**Task description:**
Look at every line below and count those containing "delete". Answer with the number only.

BEGIN Records for this task

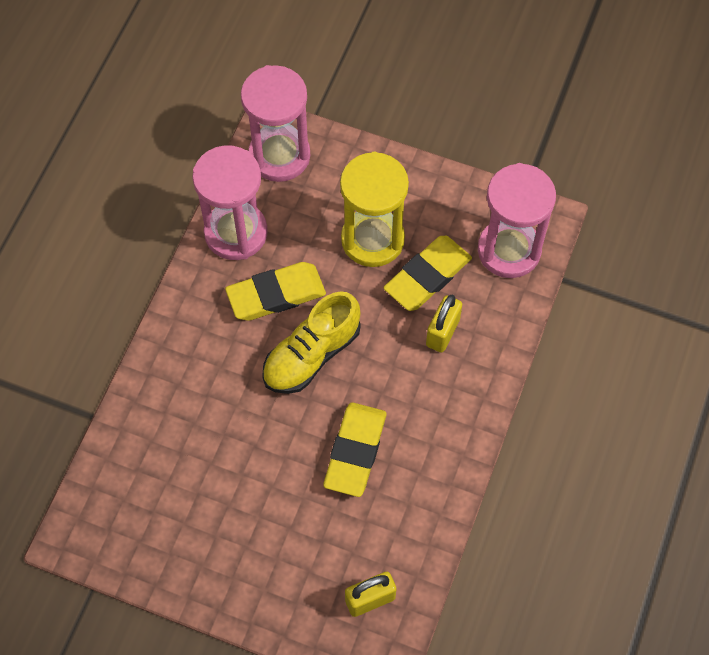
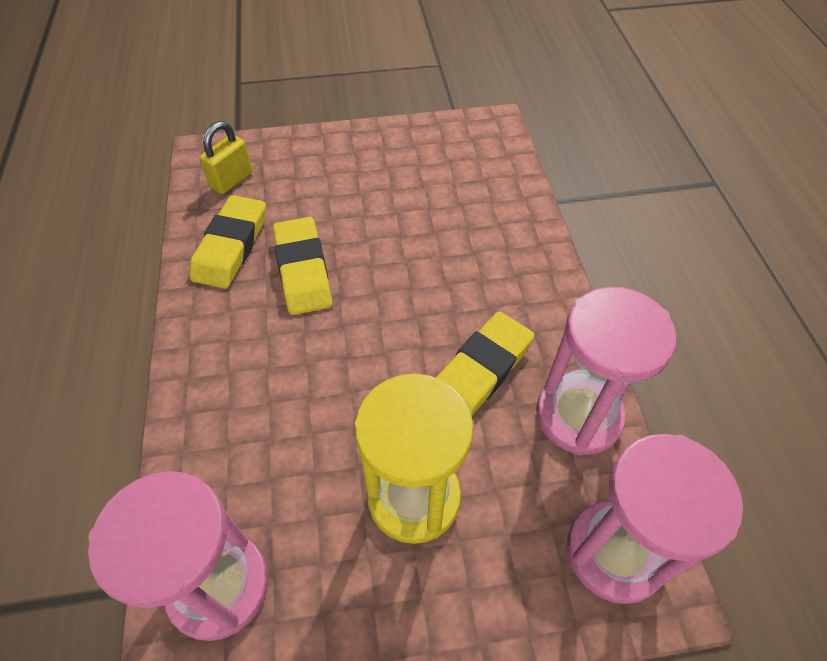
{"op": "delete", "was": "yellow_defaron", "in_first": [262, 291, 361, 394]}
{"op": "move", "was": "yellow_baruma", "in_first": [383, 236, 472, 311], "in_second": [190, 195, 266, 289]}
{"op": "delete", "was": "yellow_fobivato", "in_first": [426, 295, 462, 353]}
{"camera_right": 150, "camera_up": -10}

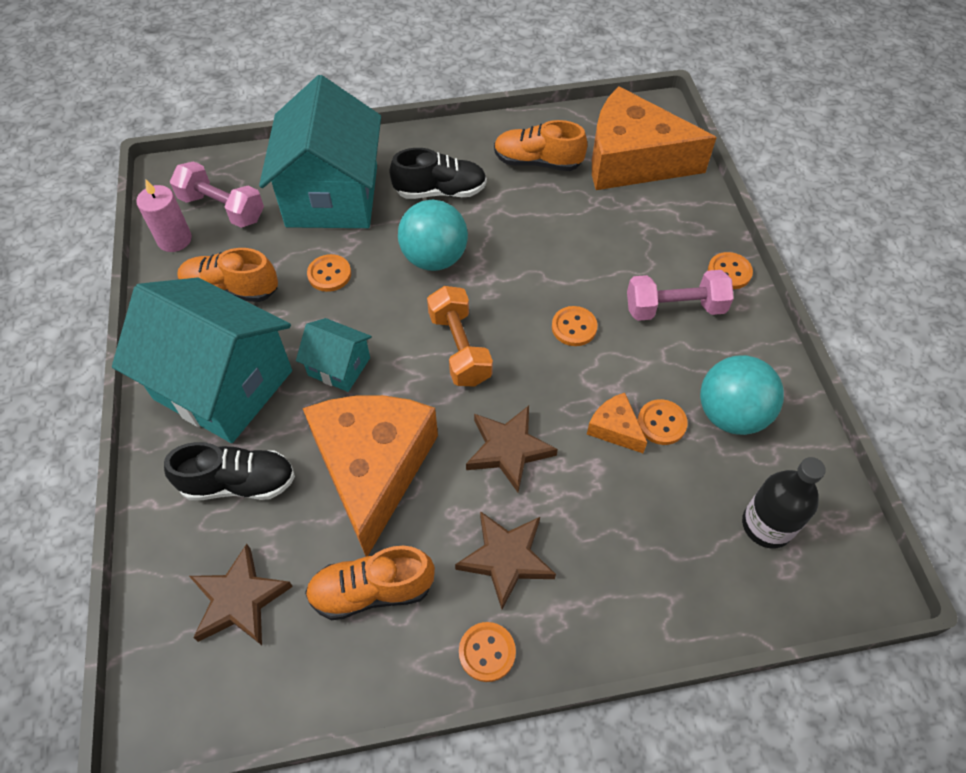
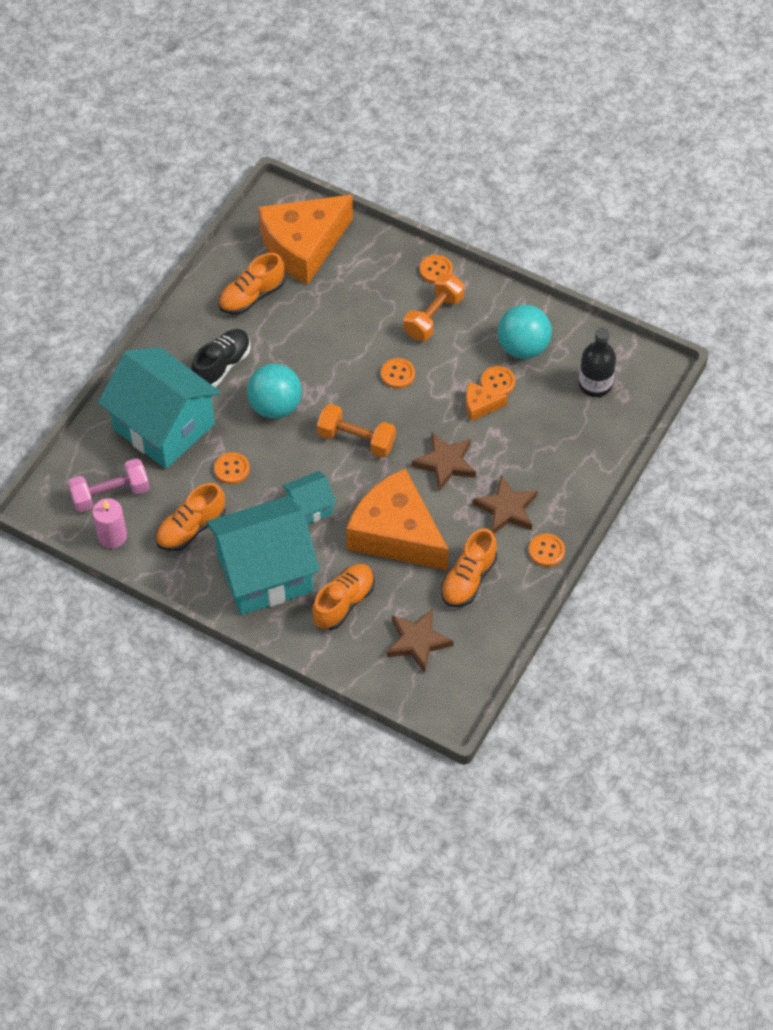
{"op": "recolor", "was": "black_defaron", "now": "orange_defaron", "in_first": [164, 442, 295, 500], "in_second": [312, 564, 375, 630]}
{"op": "recolor", "was": "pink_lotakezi", "now": "orange_lotakezi", "in_first": [627, 270, 734, 321], "in_second": [404, 274, 464, 341]}
{"camera_right": -50, "camera_up": 0}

END Records for this task

**Solution for this exercise:**
2